### Stated goal
Rewrite only the lines from the line with "purple circle: moved 11 px down" to the line with "pink triangle: rotated", substituting "anticlockwise" for "counterclockwise" and changing nothing else. Leave the pictures out of your answer.
Start Data lines
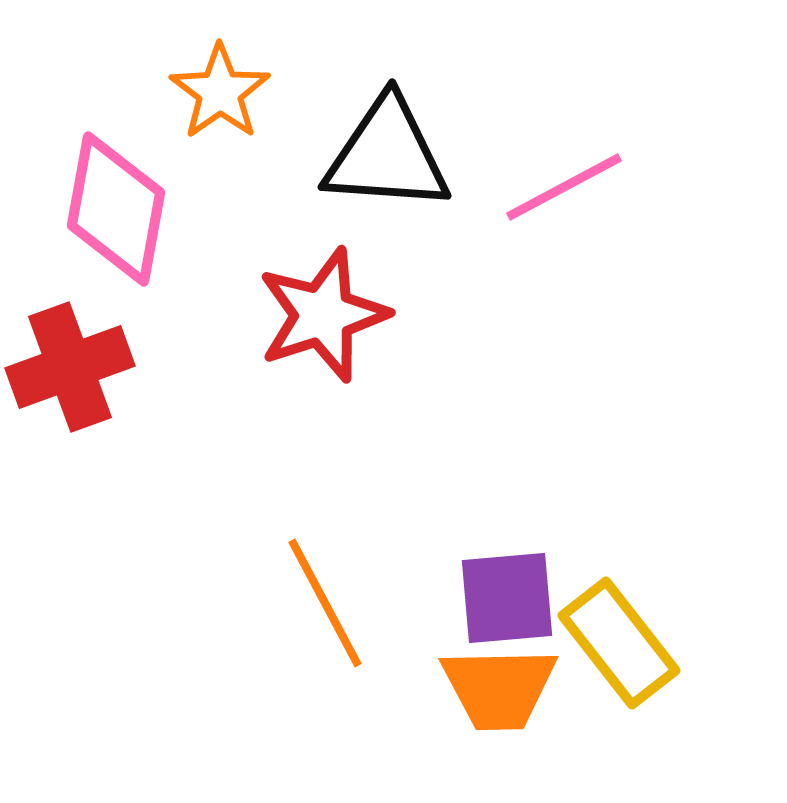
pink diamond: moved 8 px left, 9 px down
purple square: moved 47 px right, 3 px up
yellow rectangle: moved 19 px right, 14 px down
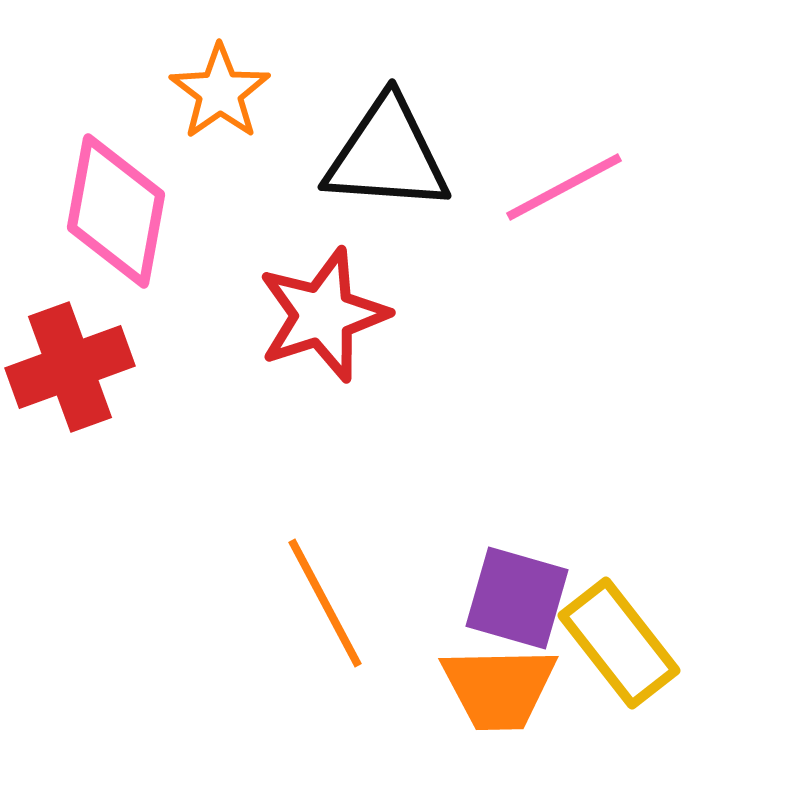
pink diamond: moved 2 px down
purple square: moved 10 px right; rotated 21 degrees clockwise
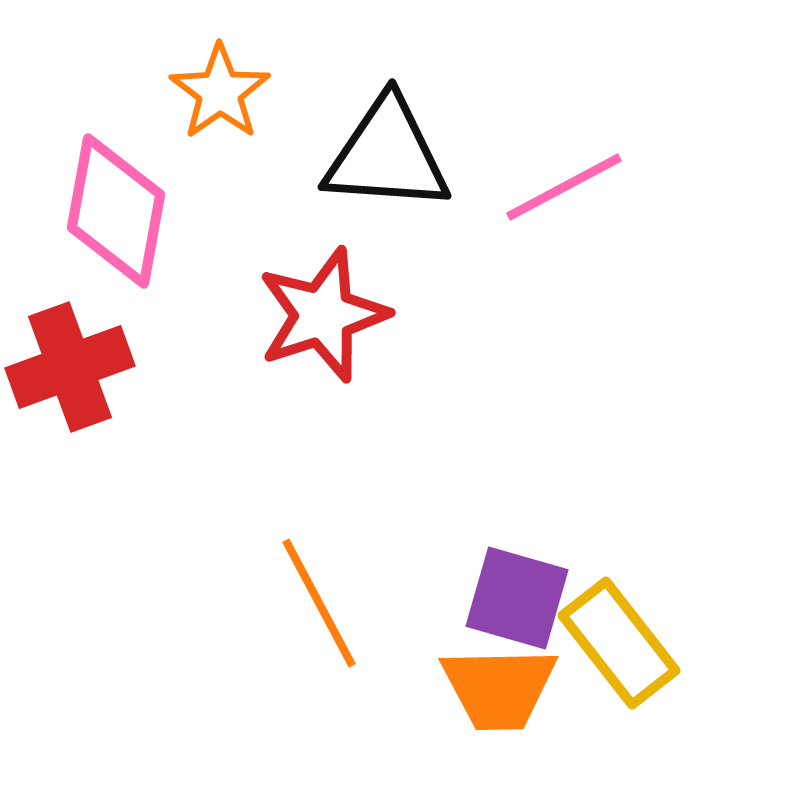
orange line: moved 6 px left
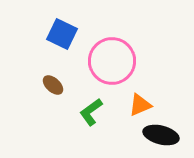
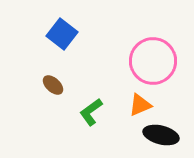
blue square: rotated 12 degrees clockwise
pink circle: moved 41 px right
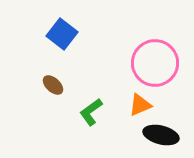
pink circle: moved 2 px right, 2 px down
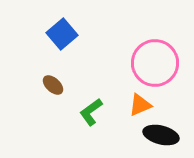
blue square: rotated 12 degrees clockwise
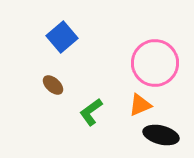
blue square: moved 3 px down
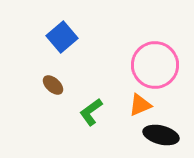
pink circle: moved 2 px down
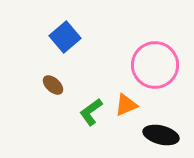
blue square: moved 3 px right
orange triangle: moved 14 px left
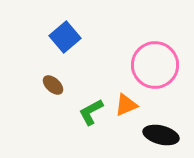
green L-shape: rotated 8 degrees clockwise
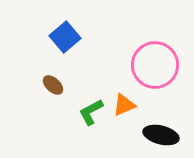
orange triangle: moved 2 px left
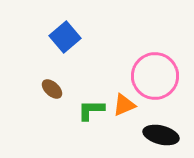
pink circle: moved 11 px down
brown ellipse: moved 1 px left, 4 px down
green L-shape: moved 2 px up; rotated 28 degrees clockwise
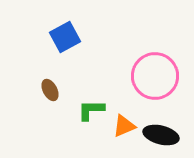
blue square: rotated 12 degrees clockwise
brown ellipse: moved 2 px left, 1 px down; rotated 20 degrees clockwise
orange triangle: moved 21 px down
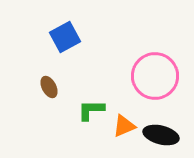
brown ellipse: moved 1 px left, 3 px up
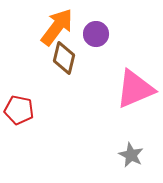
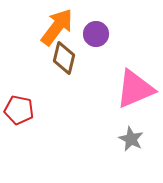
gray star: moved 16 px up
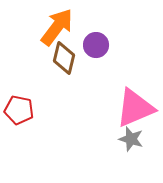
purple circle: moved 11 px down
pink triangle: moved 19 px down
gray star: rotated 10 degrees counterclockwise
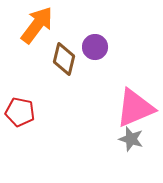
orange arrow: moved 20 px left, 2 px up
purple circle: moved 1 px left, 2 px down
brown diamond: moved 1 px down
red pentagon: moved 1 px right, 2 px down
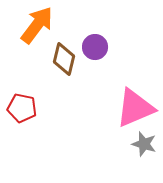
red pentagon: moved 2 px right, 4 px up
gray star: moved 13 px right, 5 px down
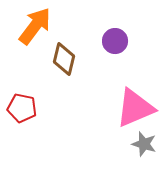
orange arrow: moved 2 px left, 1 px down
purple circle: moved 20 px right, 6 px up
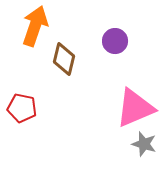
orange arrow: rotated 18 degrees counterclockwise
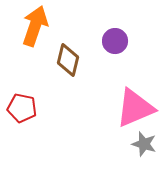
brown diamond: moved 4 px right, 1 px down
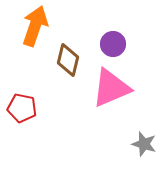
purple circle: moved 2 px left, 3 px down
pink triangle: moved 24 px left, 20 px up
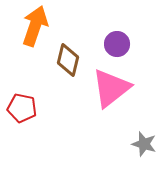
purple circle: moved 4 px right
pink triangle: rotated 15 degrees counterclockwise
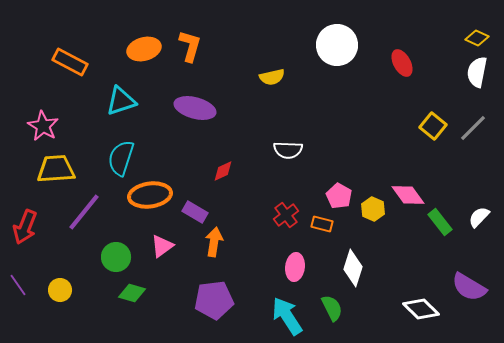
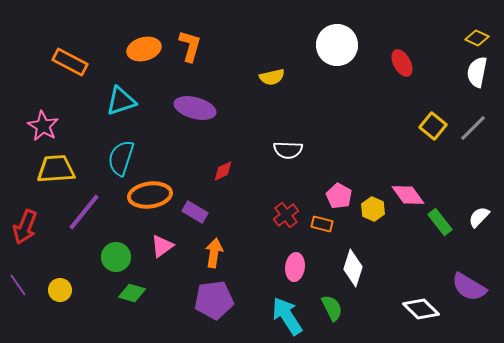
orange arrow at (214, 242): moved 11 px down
End Data lines
Start Data lines
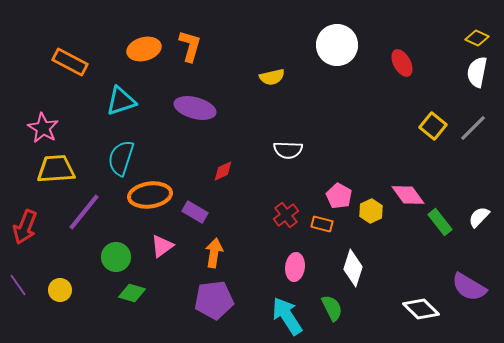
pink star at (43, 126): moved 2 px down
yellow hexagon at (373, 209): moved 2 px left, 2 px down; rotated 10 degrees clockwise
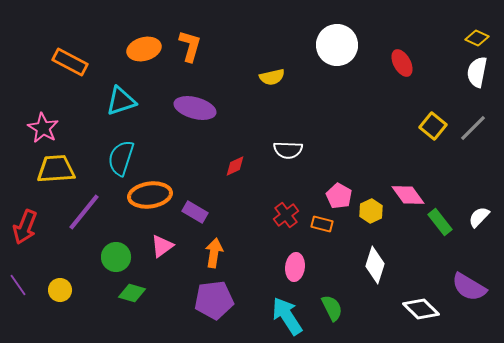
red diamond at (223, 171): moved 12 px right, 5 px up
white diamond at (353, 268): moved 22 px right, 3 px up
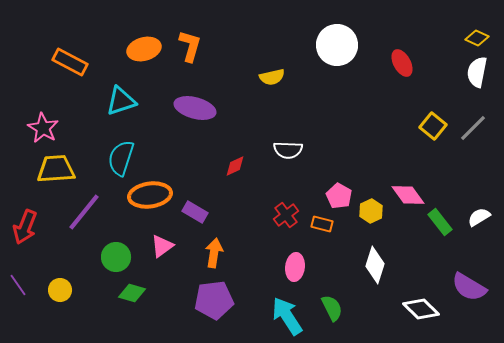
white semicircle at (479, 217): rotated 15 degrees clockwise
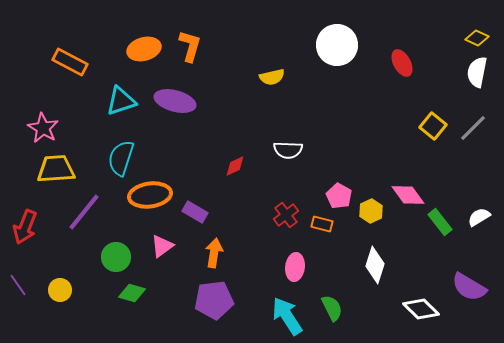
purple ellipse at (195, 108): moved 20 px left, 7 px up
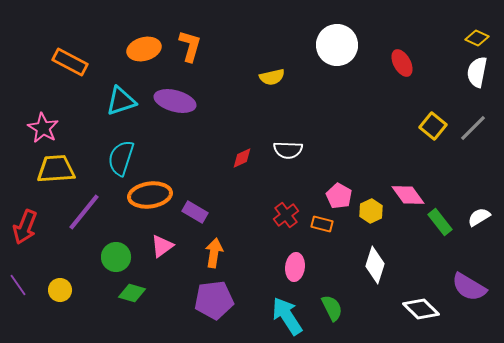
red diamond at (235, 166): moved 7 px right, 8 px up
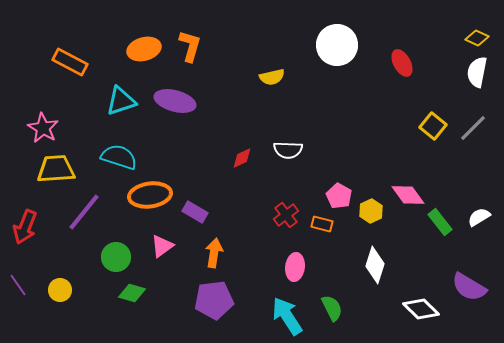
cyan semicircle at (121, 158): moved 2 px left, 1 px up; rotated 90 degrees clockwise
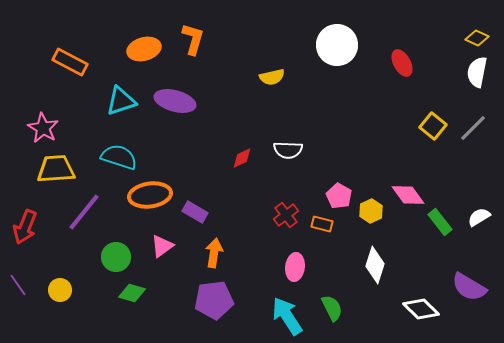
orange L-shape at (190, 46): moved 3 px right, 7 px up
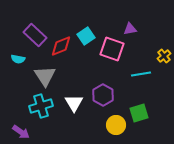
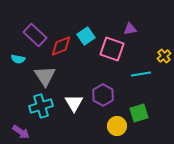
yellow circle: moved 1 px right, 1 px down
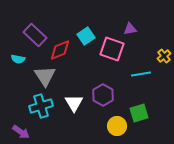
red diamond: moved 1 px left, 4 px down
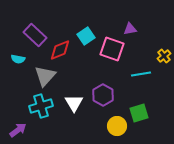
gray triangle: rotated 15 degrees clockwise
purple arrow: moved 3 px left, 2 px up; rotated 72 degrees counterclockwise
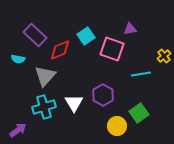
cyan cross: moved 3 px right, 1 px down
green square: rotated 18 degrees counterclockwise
End Data lines
### Final answer
purple circle: moved 11 px down
pink triangle: moved 19 px down
gray star: rotated 10 degrees anticlockwise
orange arrow: moved 20 px left, 2 px up
purple circle: moved 1 px left, 2 px down
brown diamond: moved 1 px down
red pentagon: moved 1 px right, 2 px down
red pentagon: moved 2 px right, 4 px up
gray star: moved 13 px right, 5 px down
orange arrow: moved 2 px left, 1 px down
purple circle: moved 20 px right, 6 px up
orange arrow: rotated 18 degrees anticlockwise
brown diamond: moved 4 px right, 1 px down
purple circle: moved 2 px left, 3 px down
pink triangle: moved 24 px left, 20 px up
purple circle: moved 4 px right
pink triangle: rotated 15 degrees anticlockwise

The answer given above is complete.